MATERIAL FOR THIS EXERCISE:
+ + + +
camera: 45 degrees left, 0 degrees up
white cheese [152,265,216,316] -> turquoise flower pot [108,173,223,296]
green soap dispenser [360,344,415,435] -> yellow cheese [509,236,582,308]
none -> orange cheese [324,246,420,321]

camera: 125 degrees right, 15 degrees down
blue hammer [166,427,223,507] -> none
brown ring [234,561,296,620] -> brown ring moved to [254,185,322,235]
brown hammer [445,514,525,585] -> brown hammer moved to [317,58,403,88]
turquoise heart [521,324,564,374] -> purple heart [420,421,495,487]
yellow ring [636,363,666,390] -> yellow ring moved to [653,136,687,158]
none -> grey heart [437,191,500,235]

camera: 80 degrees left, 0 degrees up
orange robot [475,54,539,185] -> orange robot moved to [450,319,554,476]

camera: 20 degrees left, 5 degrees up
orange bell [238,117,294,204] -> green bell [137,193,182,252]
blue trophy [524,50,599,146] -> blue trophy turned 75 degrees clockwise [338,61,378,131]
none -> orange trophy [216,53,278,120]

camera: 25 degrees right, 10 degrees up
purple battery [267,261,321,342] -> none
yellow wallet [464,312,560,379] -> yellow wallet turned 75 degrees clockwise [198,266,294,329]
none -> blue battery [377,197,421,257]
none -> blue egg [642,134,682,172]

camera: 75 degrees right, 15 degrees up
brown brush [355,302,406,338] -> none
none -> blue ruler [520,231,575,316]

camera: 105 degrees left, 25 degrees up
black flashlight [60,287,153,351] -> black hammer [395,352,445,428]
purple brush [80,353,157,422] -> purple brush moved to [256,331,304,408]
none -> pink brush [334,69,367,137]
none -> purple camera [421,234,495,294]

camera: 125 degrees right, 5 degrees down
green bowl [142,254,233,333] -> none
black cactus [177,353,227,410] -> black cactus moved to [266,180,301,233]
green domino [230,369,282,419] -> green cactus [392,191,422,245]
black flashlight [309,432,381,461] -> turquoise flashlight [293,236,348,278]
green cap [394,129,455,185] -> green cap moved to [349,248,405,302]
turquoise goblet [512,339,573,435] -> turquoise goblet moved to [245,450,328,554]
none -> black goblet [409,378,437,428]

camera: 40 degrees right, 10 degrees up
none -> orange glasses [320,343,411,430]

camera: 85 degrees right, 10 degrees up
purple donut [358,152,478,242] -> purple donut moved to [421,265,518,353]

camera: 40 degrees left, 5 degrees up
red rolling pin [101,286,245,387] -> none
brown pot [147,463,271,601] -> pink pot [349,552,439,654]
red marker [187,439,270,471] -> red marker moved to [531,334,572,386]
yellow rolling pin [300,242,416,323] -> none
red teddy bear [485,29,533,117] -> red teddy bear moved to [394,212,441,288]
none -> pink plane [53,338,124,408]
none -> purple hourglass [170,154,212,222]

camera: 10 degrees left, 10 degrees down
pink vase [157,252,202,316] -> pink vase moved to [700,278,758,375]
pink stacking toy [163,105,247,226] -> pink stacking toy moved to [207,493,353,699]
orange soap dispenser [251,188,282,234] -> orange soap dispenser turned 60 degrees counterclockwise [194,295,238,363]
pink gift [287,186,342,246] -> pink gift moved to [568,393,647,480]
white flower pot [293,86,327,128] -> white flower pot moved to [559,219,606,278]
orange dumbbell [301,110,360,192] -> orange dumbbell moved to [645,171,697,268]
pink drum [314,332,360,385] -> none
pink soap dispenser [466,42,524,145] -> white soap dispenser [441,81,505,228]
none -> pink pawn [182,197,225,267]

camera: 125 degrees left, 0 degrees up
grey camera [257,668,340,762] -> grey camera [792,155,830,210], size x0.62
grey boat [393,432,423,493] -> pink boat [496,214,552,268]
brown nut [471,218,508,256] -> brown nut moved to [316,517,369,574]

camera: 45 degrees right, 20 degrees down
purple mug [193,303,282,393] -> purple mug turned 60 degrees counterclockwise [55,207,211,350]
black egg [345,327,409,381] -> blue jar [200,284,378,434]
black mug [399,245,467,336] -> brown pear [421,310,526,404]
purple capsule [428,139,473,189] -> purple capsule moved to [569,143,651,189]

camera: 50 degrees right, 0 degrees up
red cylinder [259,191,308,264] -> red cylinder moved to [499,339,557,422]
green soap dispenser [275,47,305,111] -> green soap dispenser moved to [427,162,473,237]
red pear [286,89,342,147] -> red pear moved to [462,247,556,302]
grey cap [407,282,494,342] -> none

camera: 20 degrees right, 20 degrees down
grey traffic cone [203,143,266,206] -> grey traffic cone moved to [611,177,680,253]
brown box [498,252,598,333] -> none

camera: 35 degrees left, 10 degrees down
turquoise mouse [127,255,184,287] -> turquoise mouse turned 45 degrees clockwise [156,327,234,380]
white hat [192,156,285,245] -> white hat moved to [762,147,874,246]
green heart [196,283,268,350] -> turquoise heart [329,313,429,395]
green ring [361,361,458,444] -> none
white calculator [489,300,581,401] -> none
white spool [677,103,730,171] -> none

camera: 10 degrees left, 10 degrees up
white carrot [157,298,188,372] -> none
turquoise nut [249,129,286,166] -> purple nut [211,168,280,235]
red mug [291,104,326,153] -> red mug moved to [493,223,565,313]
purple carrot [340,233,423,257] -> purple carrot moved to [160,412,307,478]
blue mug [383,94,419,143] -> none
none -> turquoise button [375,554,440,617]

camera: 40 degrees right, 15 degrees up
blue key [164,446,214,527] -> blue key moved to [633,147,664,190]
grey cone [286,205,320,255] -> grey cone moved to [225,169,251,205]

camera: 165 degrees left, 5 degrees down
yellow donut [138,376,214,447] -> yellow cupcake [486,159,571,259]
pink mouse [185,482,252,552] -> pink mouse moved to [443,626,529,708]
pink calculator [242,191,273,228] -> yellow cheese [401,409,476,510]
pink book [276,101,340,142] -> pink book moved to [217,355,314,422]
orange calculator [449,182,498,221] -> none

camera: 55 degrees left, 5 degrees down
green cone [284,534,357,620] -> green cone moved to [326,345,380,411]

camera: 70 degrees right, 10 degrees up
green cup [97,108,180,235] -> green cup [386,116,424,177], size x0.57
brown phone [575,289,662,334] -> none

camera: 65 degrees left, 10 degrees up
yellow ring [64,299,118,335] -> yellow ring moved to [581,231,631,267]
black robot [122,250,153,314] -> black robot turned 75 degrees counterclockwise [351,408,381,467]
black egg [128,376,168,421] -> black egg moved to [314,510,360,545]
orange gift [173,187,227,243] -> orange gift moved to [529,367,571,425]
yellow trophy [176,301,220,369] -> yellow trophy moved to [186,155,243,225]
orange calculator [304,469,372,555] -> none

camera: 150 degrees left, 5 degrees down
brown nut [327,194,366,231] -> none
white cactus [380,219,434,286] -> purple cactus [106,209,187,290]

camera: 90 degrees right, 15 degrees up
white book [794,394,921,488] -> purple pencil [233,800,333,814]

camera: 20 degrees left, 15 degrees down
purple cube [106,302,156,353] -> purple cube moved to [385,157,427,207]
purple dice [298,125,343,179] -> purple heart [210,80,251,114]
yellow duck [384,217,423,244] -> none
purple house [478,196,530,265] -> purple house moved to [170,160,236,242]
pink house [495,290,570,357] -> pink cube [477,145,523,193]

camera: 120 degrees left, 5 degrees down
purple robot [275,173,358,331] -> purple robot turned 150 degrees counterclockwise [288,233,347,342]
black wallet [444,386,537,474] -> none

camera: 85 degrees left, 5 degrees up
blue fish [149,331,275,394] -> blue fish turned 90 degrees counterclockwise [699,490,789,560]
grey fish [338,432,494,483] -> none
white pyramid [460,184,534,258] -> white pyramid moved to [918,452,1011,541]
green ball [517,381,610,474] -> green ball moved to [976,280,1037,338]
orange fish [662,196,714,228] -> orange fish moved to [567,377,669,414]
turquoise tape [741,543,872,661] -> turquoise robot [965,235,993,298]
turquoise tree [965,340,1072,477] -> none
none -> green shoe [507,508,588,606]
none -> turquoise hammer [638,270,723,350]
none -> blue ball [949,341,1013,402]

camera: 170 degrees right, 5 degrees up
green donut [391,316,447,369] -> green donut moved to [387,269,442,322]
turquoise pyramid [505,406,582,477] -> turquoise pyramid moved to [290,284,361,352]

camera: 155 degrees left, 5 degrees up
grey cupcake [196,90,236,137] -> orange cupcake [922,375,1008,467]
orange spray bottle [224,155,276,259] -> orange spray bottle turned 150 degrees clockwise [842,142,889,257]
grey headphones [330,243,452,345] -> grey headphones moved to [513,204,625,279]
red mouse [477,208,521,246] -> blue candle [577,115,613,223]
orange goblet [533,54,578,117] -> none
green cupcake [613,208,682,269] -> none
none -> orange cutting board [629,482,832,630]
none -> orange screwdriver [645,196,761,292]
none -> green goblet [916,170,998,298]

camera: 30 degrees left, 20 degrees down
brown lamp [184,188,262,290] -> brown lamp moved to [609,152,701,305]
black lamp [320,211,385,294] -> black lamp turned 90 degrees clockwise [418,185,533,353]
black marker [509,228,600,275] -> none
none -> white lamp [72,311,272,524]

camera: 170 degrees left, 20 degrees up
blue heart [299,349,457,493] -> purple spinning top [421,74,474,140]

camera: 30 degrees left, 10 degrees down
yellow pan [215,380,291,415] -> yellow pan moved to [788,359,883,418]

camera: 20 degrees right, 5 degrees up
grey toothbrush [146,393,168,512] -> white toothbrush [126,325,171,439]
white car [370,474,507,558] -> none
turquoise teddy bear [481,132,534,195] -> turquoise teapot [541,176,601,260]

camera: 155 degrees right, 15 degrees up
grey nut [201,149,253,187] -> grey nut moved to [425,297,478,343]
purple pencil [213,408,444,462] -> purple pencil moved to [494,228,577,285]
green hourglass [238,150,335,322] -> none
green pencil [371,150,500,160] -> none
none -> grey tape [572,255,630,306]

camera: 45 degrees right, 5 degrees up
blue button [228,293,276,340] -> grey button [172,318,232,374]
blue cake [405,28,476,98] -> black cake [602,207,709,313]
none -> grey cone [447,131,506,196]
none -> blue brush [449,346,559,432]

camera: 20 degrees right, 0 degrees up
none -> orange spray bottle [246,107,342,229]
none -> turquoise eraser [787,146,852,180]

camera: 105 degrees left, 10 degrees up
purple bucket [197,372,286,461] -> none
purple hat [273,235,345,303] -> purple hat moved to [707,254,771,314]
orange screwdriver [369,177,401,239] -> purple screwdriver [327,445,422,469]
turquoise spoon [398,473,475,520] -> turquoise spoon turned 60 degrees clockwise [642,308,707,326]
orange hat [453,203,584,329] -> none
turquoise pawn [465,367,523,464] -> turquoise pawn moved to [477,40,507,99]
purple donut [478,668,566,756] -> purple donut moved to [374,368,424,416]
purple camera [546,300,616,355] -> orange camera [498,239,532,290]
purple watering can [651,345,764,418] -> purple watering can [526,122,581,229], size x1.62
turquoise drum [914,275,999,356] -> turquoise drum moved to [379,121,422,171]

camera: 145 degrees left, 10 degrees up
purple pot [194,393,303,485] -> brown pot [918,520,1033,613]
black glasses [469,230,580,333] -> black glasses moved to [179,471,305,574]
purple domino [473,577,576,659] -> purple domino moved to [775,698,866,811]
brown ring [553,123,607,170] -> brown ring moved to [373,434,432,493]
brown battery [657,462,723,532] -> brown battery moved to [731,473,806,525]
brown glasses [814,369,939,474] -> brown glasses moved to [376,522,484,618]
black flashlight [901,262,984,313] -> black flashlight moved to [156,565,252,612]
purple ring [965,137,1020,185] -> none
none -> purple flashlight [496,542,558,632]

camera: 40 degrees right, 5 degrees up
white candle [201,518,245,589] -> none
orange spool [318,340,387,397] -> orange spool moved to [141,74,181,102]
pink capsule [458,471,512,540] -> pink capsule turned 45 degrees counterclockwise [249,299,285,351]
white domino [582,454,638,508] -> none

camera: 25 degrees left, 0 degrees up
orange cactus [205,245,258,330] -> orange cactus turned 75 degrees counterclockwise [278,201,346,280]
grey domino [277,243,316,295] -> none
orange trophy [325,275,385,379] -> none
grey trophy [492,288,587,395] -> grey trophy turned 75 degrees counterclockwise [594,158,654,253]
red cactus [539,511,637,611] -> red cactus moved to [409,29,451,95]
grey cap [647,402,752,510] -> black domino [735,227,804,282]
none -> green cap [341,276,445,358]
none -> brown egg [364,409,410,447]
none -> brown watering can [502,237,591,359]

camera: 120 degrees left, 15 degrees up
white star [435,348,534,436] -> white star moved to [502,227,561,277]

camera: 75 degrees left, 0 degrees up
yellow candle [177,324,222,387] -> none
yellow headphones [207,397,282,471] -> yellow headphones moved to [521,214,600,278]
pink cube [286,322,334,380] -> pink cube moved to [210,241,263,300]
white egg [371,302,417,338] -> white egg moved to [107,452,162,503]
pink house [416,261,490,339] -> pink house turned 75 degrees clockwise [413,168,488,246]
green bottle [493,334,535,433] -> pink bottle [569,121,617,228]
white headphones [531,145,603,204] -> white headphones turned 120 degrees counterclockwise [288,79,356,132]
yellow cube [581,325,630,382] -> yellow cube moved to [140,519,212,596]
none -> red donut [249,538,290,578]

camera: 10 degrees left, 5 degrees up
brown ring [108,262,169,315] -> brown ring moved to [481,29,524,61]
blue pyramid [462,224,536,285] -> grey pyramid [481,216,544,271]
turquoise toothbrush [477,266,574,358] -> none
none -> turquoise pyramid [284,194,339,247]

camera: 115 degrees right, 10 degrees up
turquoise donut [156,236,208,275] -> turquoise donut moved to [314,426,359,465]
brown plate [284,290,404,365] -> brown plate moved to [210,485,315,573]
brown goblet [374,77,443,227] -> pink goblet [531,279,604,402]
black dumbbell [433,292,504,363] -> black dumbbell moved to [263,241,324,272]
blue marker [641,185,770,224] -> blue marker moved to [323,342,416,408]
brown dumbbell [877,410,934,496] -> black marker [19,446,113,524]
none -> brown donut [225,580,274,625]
+ + + +
WHAT NEEDS TO BE DONE: Your task is to return, exactly and on their own, the lines from the one containing "brown goblet [374,77,443,227]" through the last line of the listing.

WRITTEN RESPONSE:
brown goblet [374,77,443,227] -> pink goblet [531,279,604,402]
black dumbbell [433,292,504,363] -> black dumbbell moved to [263,241,324,272]
blue marker [641,185,770,224] -> blue marker moved to [323,342,416,408]
brown dumbbell [877,410,934,496] -> black marker [19,446,113,524]
none -> brown donut [225,580,274,625]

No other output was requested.